→ Task details
Beginning with the line that holds "red apple: 3 -> 4", write out each line exactly as it stands until the end of the data, and include no pictures.

··· The data ···

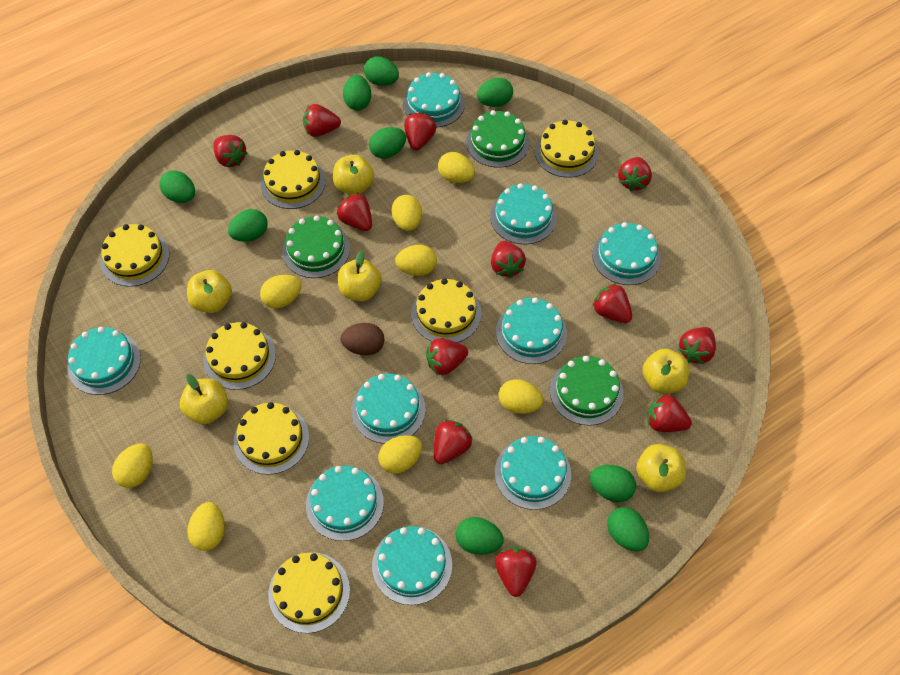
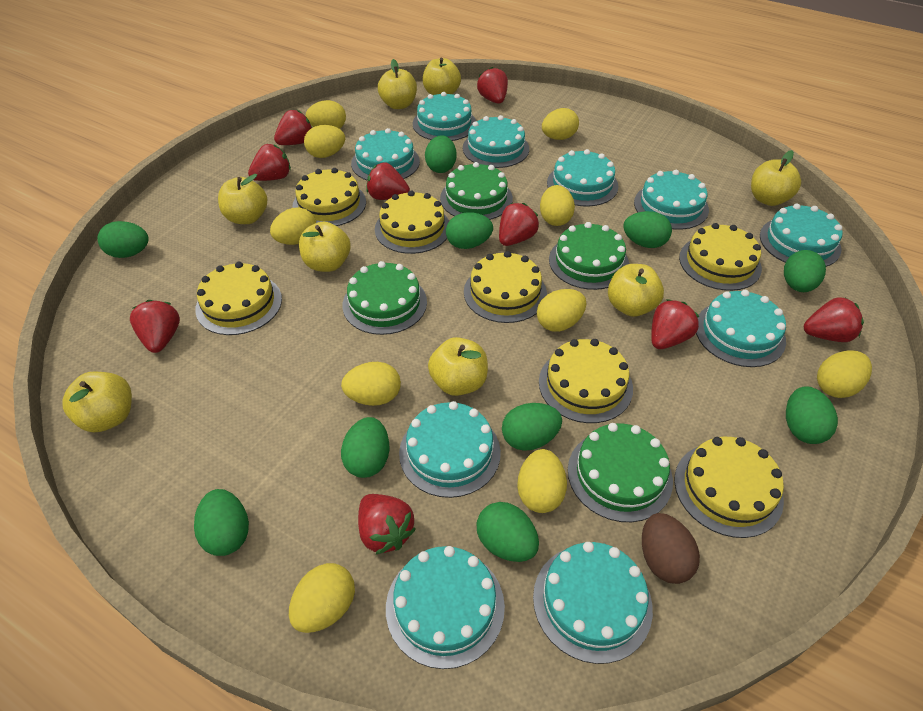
green cake: 3 -> 4
green egg: 9 -> 10
red strawberry: 12 -> 9
turquoise cake: 9 -> 10
yellow apple: 6 -> 8
yellow egg: 8 -> 10

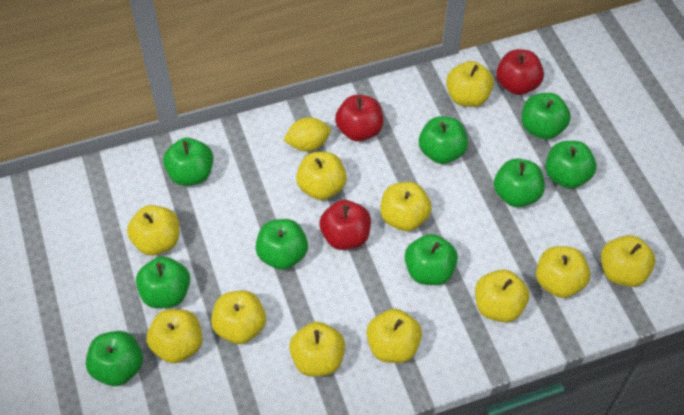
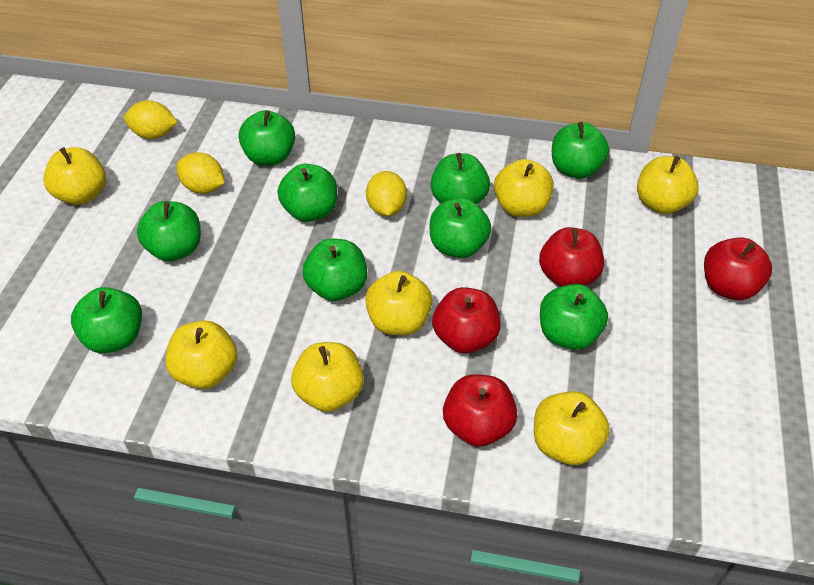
red apple: 3 -> 4
yellow apple: 11 -> 7
yellow lemon: 1 -> 3

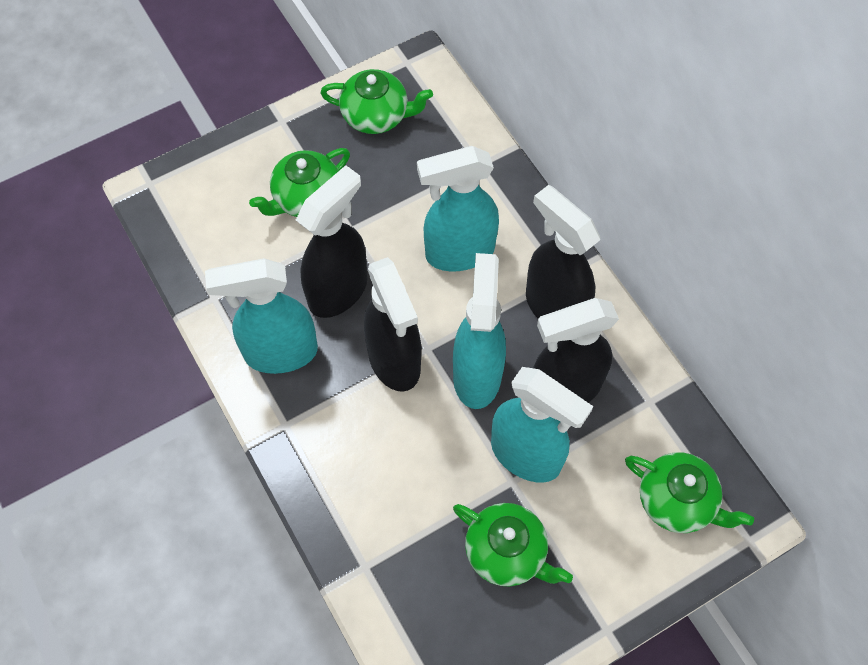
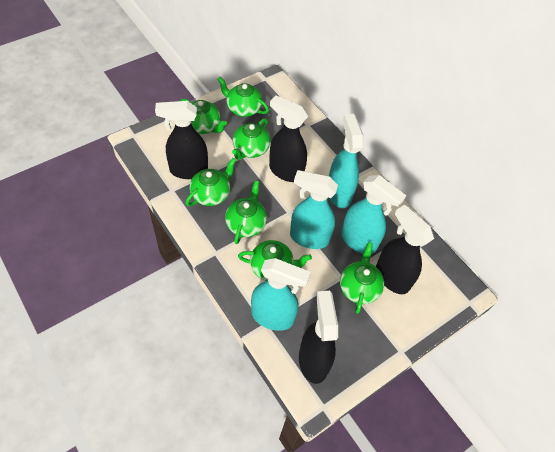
green teapot: 4 -> 7

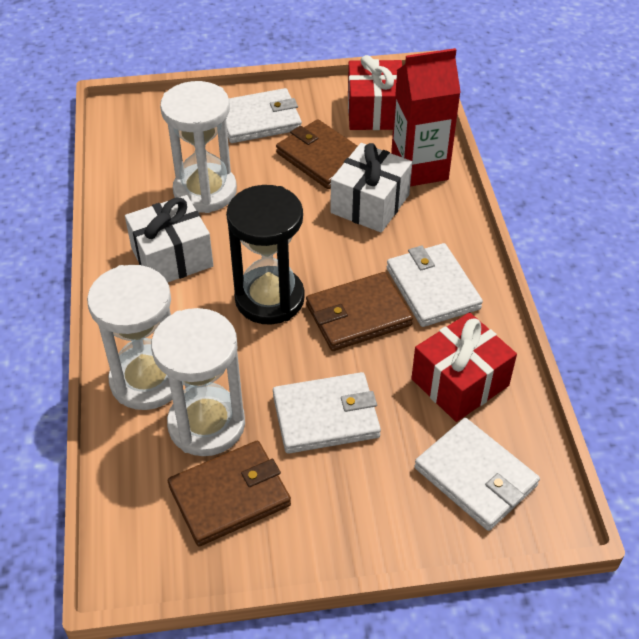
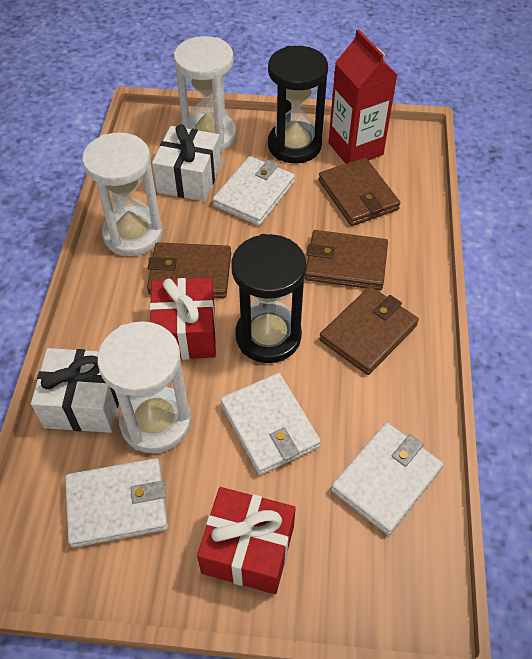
black hourglass: 1 -> 2
brown wallet: 3 -> 4

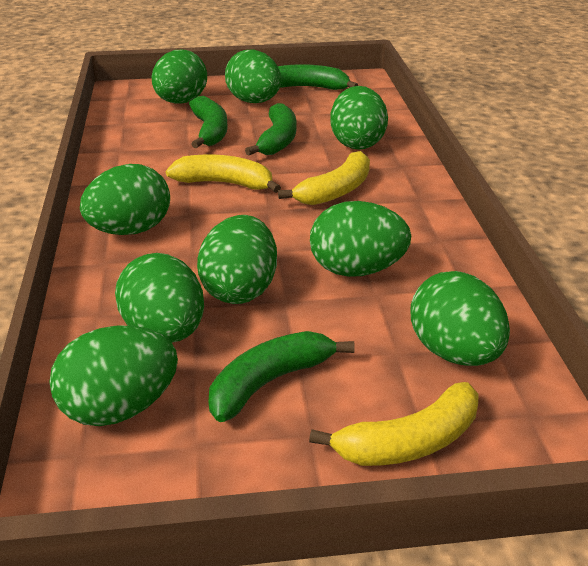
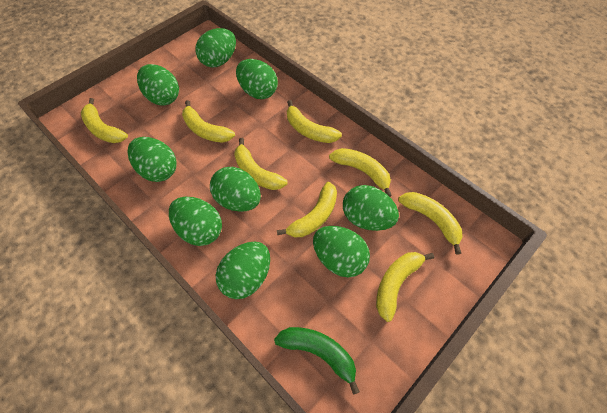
green banana: 4 -> 1
yellow banana: 3 -> 8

···

→ Your solution
red apple: 3 -> 4
yellow apple: 11 -> 7
yellow lemon: 1 -> 3

green teapot: 4 -> 7

black hourglass: 1 -> 2
brown wallet: 3 -> 4

green banana: 4 -> 1
yellow banana: 3 -> 8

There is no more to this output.